TRY IT » From the data below, retype exactly the lines starting with the one that contains "cot: (510, 400) -> (491, 268), moved" and ending with the one that contains "window: (629, 425) -> (235, 209), moved", both included.

EXERCISE MATERIALS »
──────────

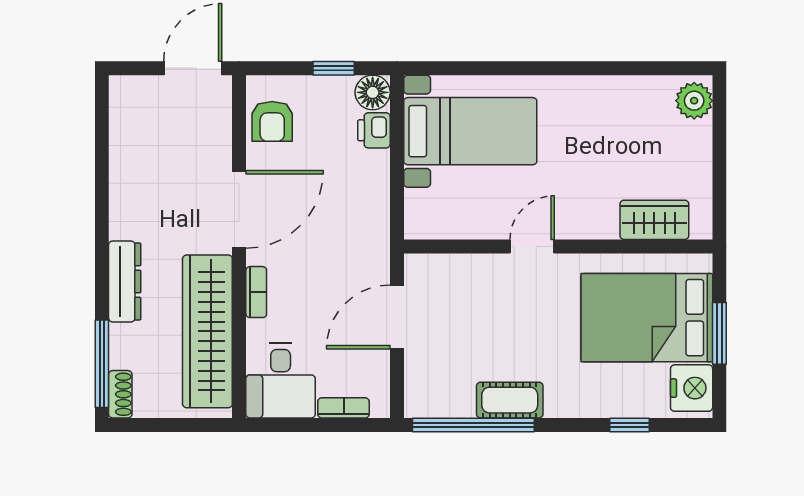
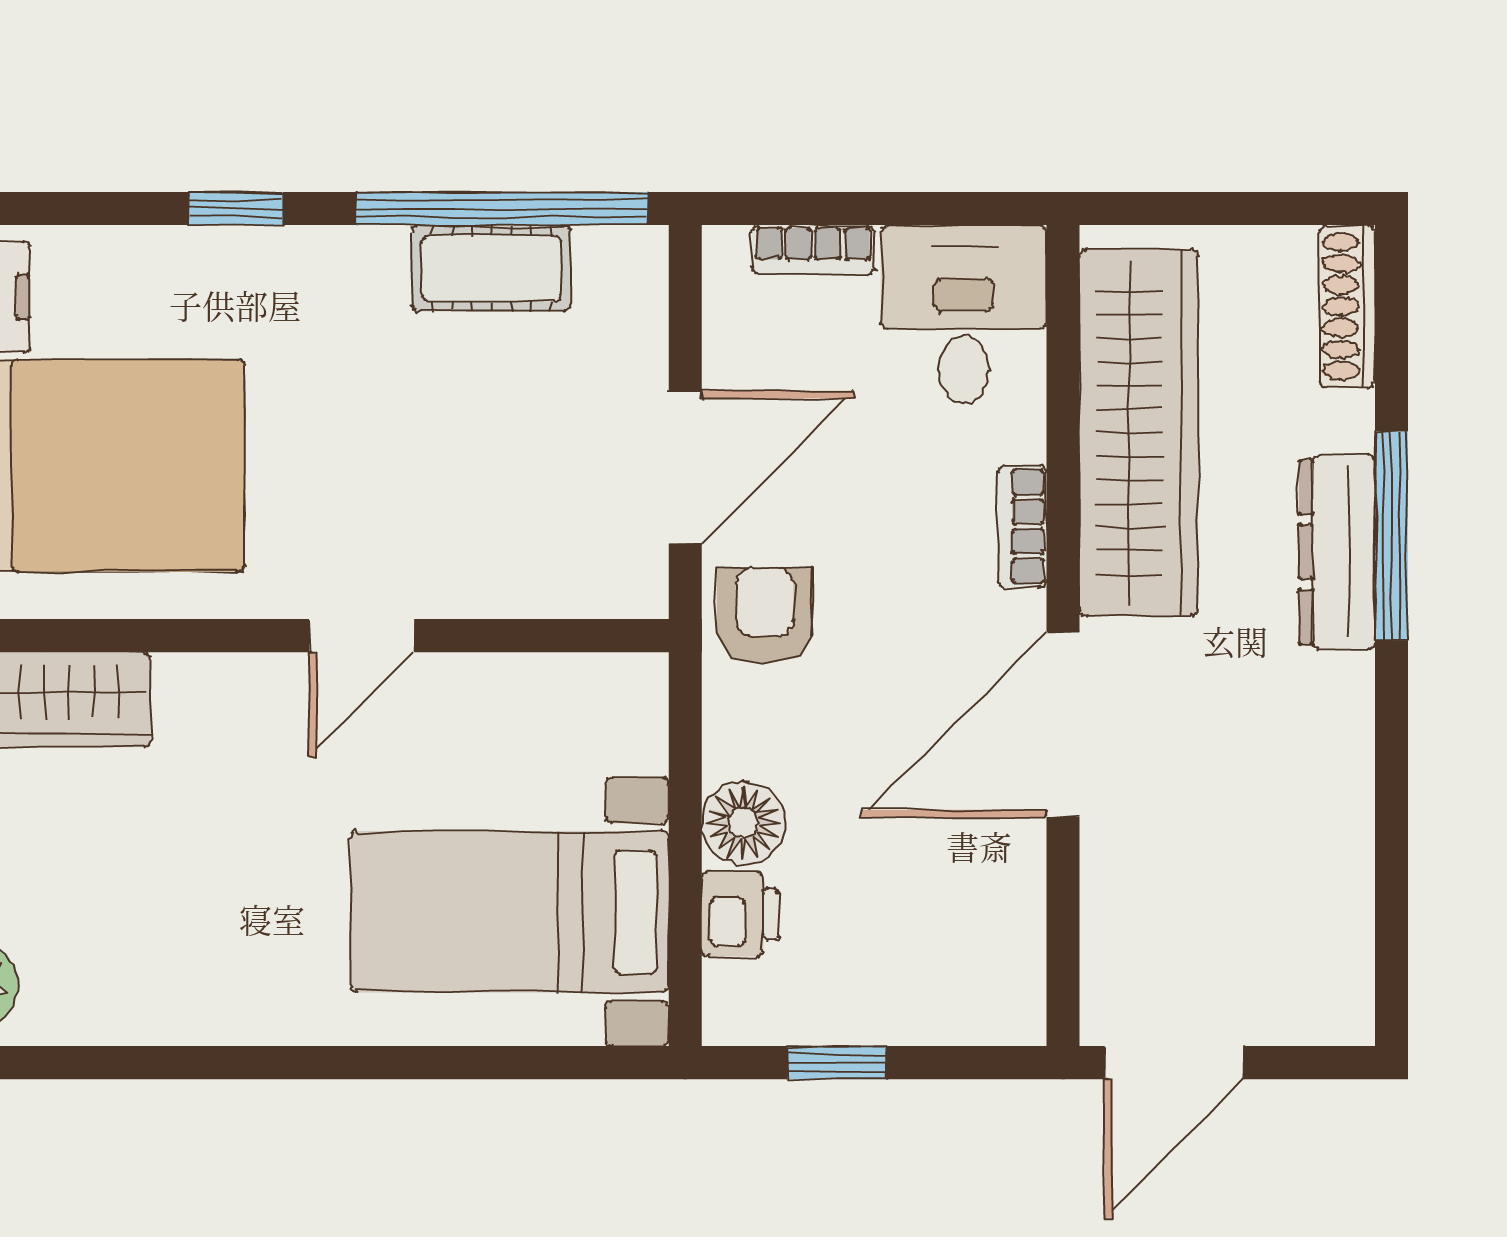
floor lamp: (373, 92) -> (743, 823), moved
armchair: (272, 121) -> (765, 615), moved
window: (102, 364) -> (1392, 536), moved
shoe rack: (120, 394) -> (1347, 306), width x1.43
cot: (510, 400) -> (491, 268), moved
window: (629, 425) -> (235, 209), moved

──────────

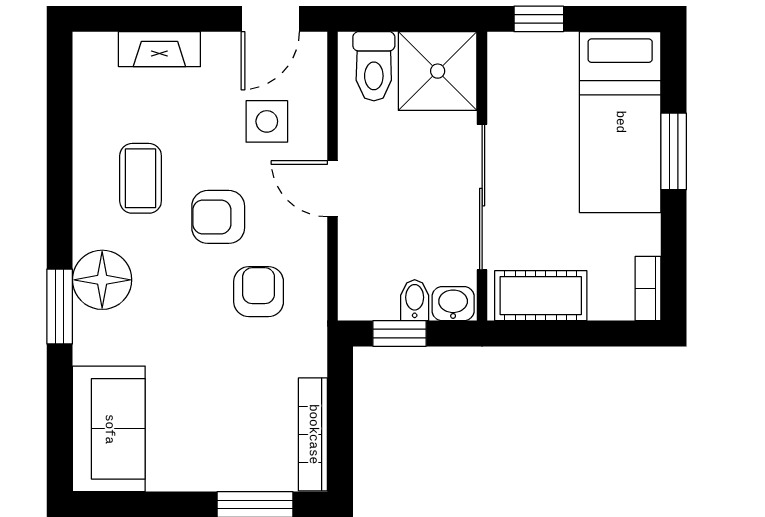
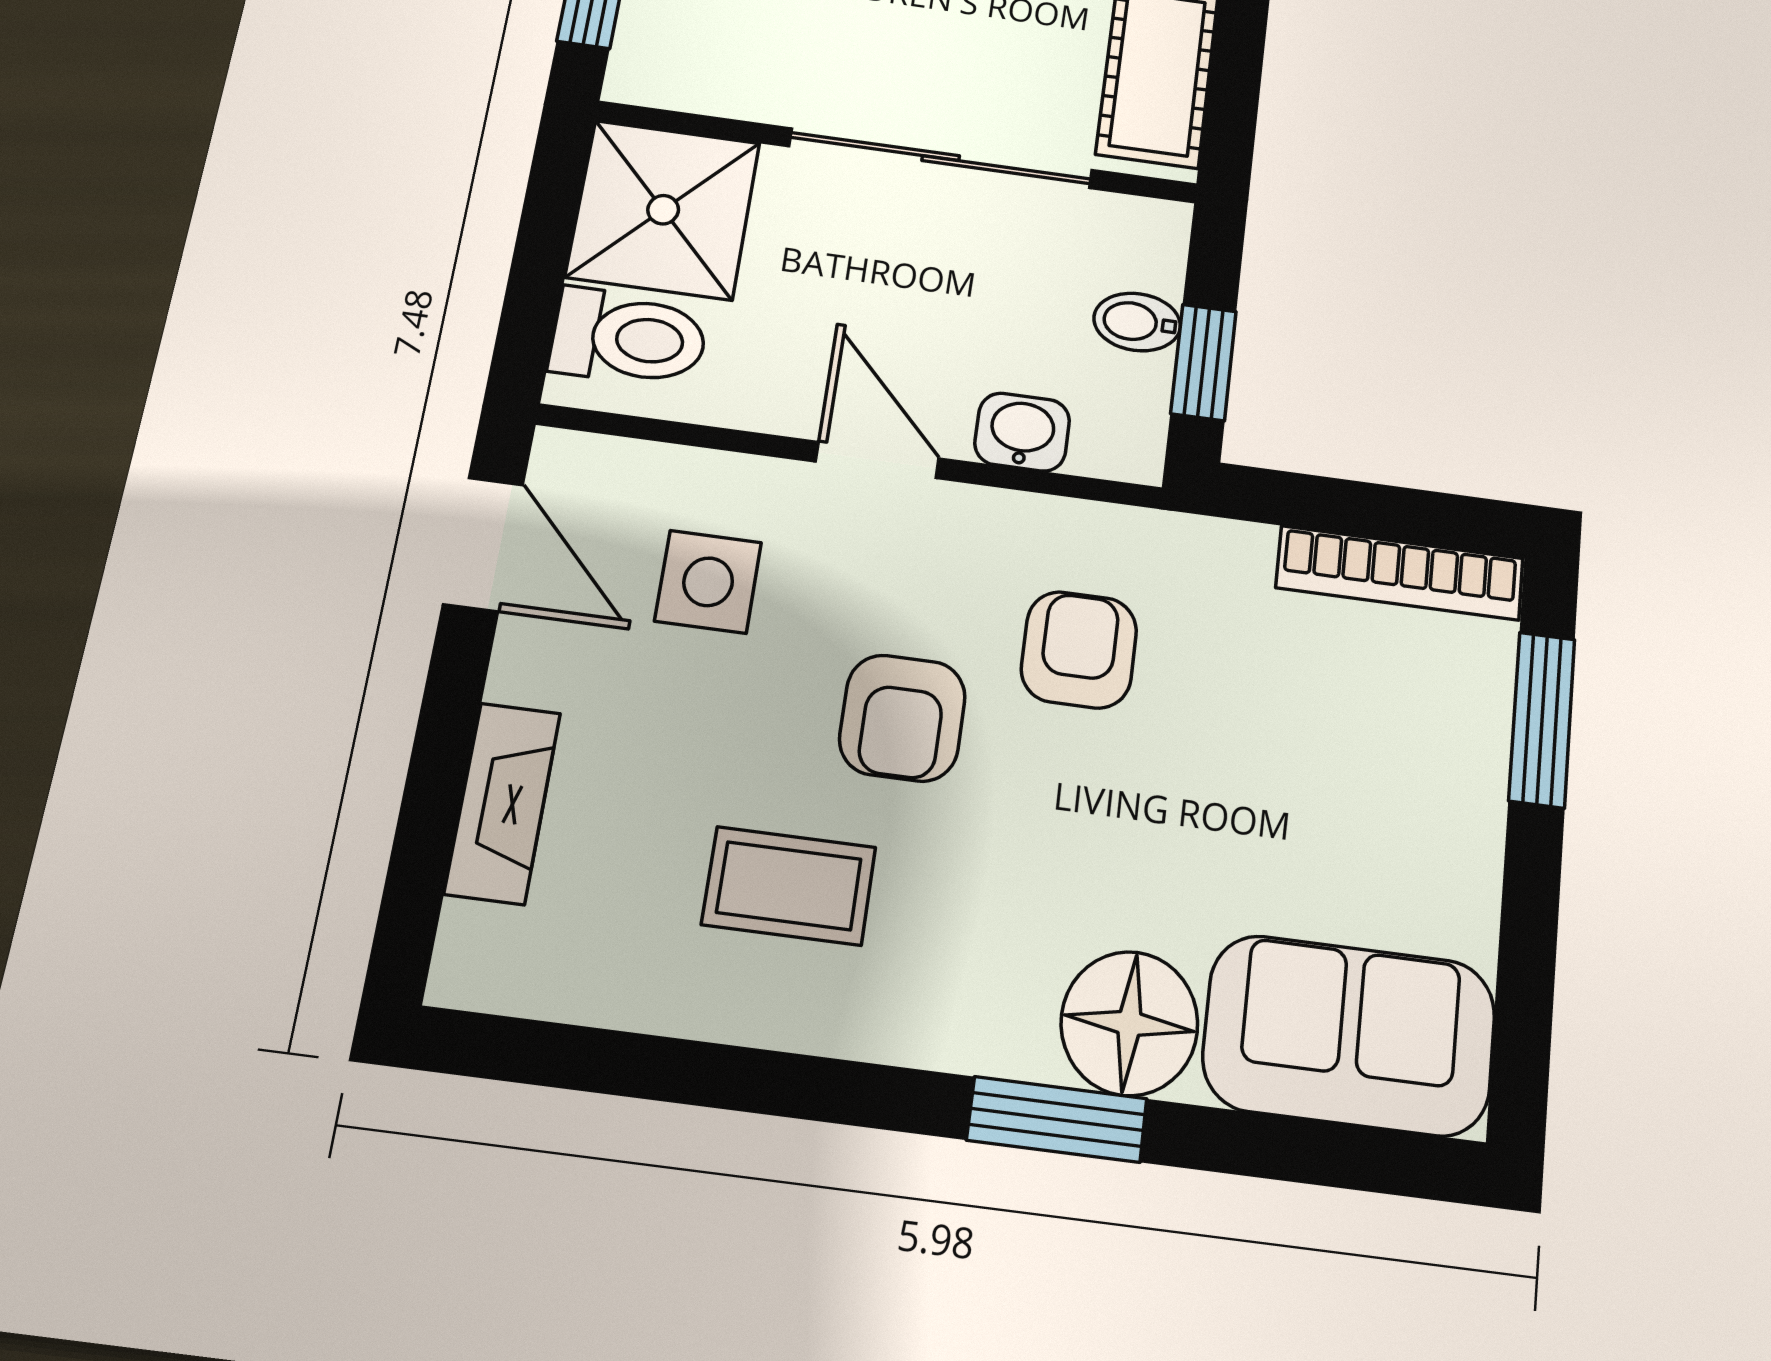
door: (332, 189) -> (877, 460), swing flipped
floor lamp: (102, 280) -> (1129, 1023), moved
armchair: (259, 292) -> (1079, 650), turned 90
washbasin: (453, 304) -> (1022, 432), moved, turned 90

──────────

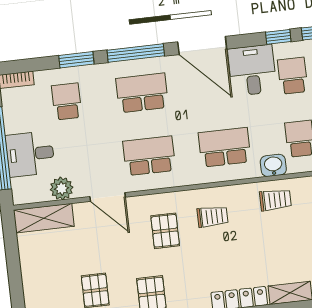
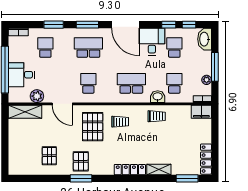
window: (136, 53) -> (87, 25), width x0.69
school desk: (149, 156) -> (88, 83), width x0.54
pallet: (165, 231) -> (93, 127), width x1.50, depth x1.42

──────────

WRITTEN RESPONSE »
cot: (510, 400) -> (491, 268), moved
window: (629, 425) -> (235, 209), moved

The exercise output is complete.